§ Problem requirements
Set down exactly, with nothing added, the lines from the one containing "(305, 344) = (352, 178): black" through the end of the entries.

§ Recorded data
-=-=-=-=-
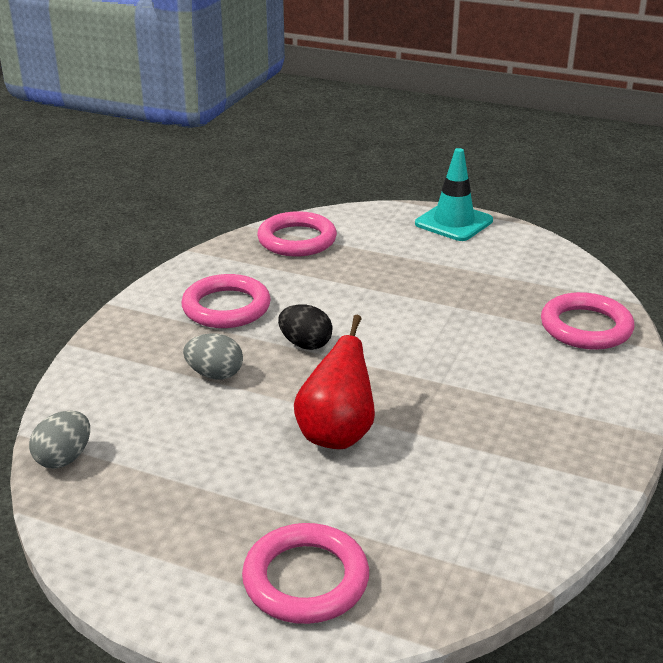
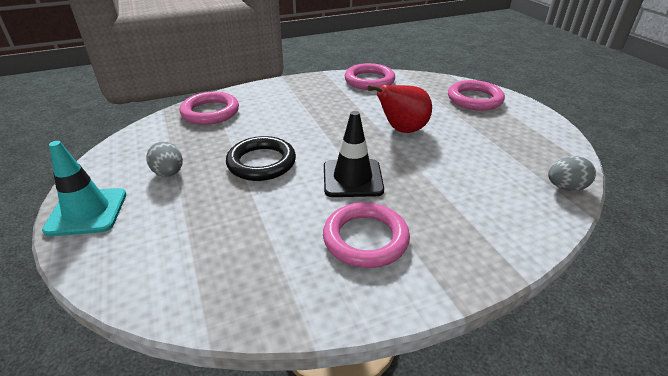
camera: 135 degrees left, 5 degrees up
(215, 374) = (431, 190): grey egg -> grey egg (169, 173)
(297, 240) = (209, 280): pink ring -> pink ring (369, 80)
(305, 344) = (352, 178): black egg -> black traffic cone
(413, 312) = (261, 163): none -> black ring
-=-=-=-=-
§ Solution
(305, 344) = (352, 178): black egg -> black traffic cone
(413, 312) = (261, 163): none -> black ring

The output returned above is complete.